Exercise objective: Here are the records. Write out exactly the lines between the one holding "(224, 245) = (409, 139): orange" and the one holding "(577, 161) = (708, 477): blue", inclusive.

Extracted data:
= Beginning of Section =

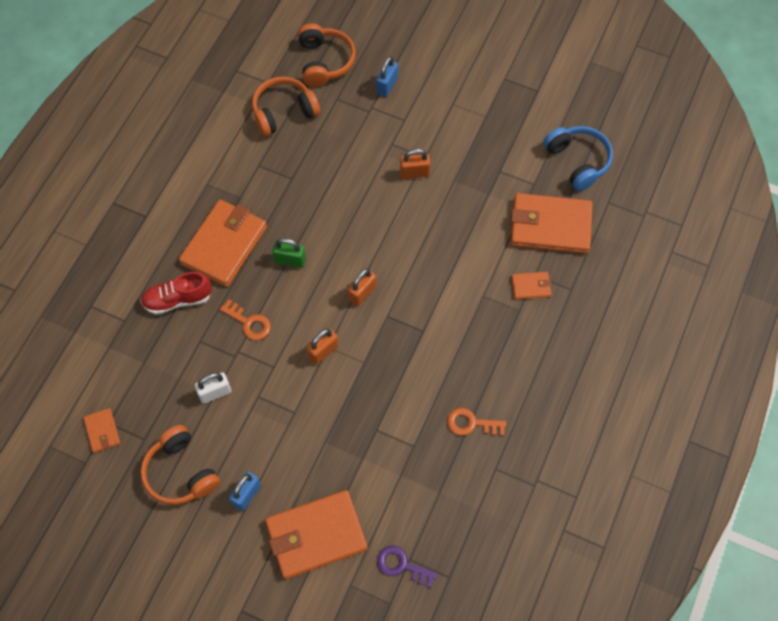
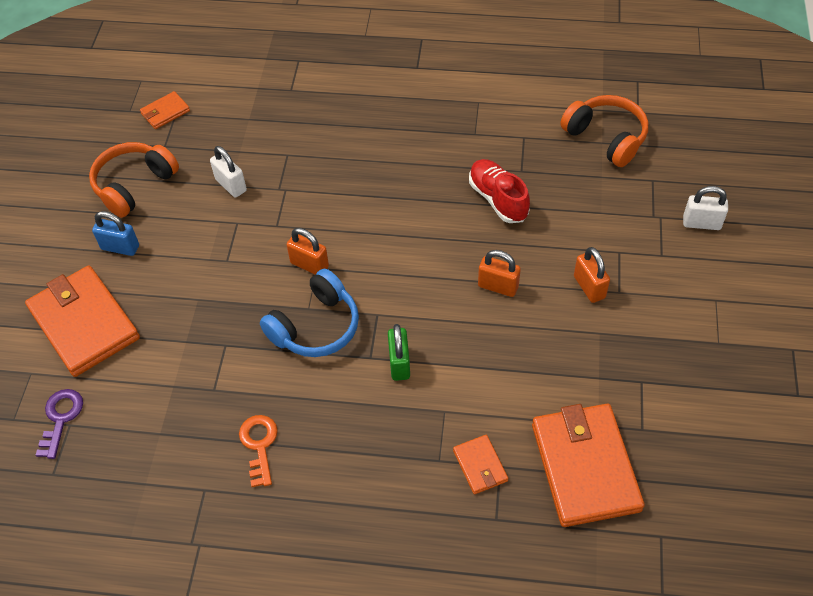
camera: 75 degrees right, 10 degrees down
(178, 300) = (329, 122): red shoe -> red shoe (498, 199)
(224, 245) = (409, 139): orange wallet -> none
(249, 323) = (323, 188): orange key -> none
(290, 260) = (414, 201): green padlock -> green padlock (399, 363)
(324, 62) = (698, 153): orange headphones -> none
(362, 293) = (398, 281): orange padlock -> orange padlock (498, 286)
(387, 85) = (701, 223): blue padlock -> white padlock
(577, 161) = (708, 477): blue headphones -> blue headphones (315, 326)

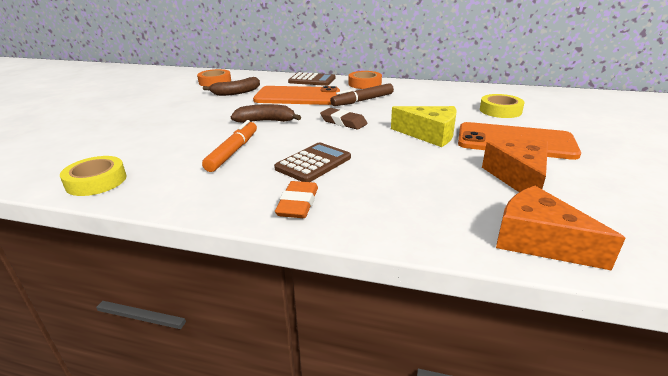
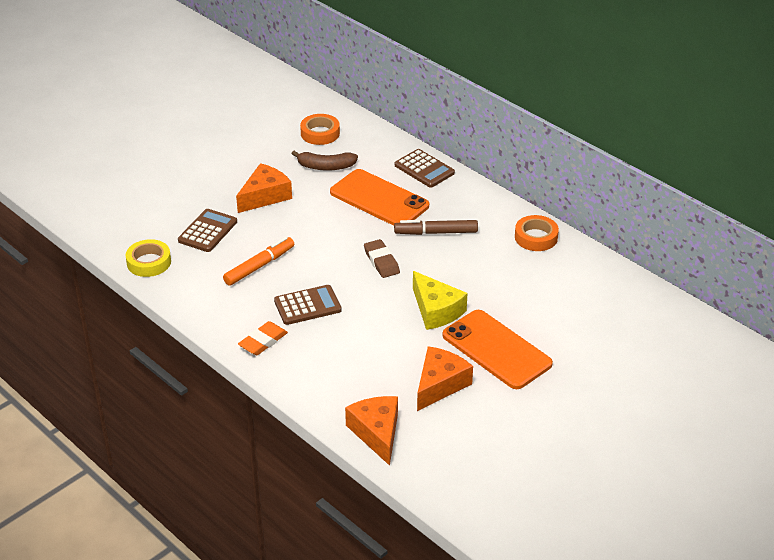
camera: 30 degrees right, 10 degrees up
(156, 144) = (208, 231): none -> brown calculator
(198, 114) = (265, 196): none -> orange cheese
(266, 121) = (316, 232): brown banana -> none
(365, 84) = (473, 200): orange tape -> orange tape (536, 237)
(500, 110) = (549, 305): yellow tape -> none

= End of Section =

Answer to this exercise:
(224, 245) = (409, 139): orange wallet -> none
(249, 323) = (323, 188): orange key -> none
(290, 260) = (414, 201): green padlock -> green padlock (399, 363)
(324, 62) = (698, 153): orange headphones -> none
(362, 293) = (398, 281): orange padlock -> orange padlock (498, 286)
(387, 85) = (701, 223): blue padlock -> white padlock
(577, 161) = (708, 477): blue headphones -> blue headphones (315, 326)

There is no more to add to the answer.